- **DATA EXCERPT**
• • • • •

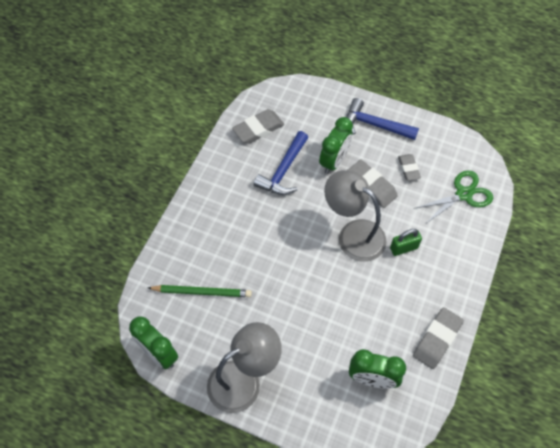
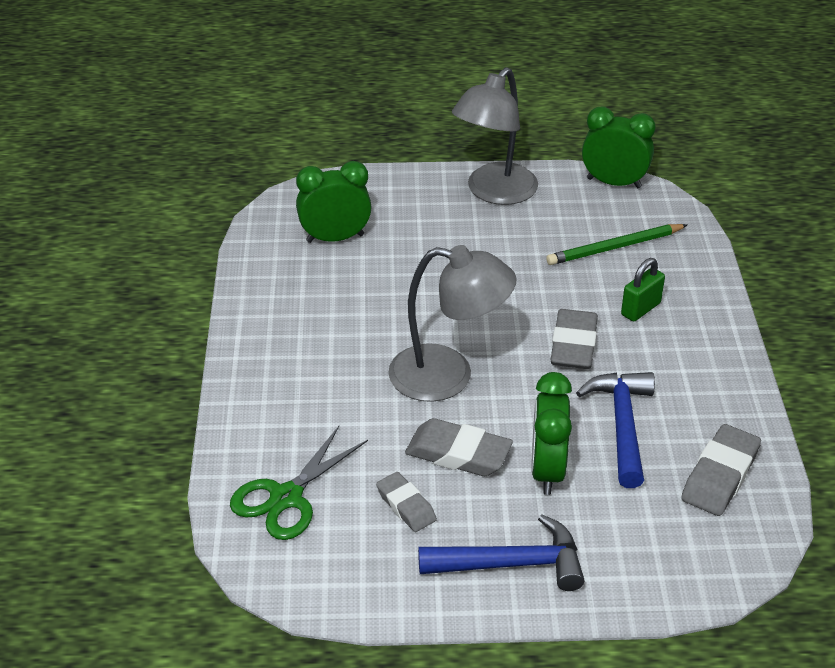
camera: 155 degrees right, 20 degrees down
(403, 248) = (358, 385): green padlock -> green padlock (640, 309)
(437, 339) = (264, 298): grey eraser -> grey eraser (573, 345)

• • • • •

- **TASK TO COMPLETE**
Exactly as they appear above, print all the lines, but not the pictures.

- **RESULT OF THE TASK**
camera: 155 degrees right, 20 degrees down
(403, 248) = (358, 385): green padlock -> green padlock (640, 309)
(437, 339) = (264, 298): grey eraser -> grey eraser (573, 345)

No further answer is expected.